Exercise => Search the listing below for the word "VBAT" and copy each line where it appears.

++++ Excerpted records

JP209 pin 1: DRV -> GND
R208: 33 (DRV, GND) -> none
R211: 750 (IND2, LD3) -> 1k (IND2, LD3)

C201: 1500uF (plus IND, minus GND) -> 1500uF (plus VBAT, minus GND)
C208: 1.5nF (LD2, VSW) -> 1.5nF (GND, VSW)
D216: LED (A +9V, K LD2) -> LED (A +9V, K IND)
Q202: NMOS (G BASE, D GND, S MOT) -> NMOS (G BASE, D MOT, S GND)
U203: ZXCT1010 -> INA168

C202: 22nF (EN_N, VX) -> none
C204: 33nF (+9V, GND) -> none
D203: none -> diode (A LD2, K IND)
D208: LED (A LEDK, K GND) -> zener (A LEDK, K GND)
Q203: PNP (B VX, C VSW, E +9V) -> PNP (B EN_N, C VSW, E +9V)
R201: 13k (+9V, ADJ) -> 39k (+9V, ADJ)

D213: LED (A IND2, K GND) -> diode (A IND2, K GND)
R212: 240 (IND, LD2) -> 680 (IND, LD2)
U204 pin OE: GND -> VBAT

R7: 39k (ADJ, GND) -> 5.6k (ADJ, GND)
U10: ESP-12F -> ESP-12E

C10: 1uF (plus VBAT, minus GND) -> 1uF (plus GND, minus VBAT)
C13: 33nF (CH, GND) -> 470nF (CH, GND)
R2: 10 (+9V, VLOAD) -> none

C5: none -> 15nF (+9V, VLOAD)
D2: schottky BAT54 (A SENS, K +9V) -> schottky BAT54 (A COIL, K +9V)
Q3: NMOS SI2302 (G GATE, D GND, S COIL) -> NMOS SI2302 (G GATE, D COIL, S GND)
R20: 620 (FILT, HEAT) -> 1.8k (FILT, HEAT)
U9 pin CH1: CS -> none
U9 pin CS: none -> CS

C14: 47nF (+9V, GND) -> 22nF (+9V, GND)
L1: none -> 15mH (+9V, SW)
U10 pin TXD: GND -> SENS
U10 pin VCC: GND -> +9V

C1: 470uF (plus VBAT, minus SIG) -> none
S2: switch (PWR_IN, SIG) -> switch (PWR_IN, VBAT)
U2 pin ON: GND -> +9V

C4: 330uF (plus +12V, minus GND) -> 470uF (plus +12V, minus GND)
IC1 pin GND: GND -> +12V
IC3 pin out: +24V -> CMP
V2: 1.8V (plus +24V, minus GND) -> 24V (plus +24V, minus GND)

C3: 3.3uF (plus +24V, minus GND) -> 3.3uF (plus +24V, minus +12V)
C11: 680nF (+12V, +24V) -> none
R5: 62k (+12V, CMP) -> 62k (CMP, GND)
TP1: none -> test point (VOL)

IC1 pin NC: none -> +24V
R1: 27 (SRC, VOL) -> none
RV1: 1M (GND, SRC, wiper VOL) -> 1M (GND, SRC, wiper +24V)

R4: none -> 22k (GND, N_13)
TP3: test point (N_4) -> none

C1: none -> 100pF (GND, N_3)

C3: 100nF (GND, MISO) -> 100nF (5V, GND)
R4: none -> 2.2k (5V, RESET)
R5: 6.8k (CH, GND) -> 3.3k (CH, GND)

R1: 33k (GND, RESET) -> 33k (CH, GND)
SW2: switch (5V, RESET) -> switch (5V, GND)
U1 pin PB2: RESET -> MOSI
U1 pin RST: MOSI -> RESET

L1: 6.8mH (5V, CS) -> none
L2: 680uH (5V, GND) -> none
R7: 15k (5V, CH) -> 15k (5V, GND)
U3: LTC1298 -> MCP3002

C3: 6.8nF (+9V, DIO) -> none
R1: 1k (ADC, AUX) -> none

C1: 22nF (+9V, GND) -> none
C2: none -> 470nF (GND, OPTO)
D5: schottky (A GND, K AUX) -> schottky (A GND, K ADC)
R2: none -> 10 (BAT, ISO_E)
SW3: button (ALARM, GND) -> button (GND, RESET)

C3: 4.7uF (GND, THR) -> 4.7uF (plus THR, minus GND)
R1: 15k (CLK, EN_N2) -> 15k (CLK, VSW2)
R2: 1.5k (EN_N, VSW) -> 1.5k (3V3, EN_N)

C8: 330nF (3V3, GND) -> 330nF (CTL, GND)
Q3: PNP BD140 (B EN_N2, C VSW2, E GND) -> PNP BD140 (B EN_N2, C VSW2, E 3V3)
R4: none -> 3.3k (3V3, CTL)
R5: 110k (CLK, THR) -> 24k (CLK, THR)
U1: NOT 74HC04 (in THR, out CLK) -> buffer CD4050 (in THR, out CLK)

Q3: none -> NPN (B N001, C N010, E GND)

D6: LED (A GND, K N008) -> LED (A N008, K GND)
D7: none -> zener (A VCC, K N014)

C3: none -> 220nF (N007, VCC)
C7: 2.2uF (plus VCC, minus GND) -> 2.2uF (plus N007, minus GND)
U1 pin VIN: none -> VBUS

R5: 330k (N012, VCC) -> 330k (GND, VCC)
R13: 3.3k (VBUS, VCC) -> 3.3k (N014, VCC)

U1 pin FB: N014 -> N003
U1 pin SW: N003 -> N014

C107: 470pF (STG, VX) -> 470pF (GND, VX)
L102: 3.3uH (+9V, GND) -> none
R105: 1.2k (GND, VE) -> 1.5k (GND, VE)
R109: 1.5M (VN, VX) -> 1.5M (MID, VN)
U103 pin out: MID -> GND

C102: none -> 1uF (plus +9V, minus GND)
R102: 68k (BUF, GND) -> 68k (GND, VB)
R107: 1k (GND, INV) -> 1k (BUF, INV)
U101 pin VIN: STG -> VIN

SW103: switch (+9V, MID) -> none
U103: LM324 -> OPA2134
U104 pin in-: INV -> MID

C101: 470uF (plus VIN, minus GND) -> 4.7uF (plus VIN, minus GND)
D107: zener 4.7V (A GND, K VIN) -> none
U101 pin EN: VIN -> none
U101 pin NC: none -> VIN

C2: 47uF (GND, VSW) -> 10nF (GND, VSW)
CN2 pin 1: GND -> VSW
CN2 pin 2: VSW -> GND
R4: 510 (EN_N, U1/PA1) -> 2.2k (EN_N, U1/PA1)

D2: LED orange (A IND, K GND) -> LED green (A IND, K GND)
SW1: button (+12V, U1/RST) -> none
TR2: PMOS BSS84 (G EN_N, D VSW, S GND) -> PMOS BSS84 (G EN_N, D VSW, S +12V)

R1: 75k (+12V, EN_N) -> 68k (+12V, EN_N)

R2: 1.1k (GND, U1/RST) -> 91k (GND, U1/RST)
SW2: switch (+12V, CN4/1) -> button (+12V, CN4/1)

++++++++

Result below =>
C201: 1500uF (plus IND, minus GND) -> 1500uF (plus VBAT, minus GND)
U204 pin OE: GND -> VBAT
C10: 1uF (plus VBAT, minus GND) -> 1uF (plus GND, minus VBAT)
C1: 470uF (plus VBAT, minus SIG) -> none
S2: switch (PWR_IN, SIG) -> switch (PWR_IN, VBAT)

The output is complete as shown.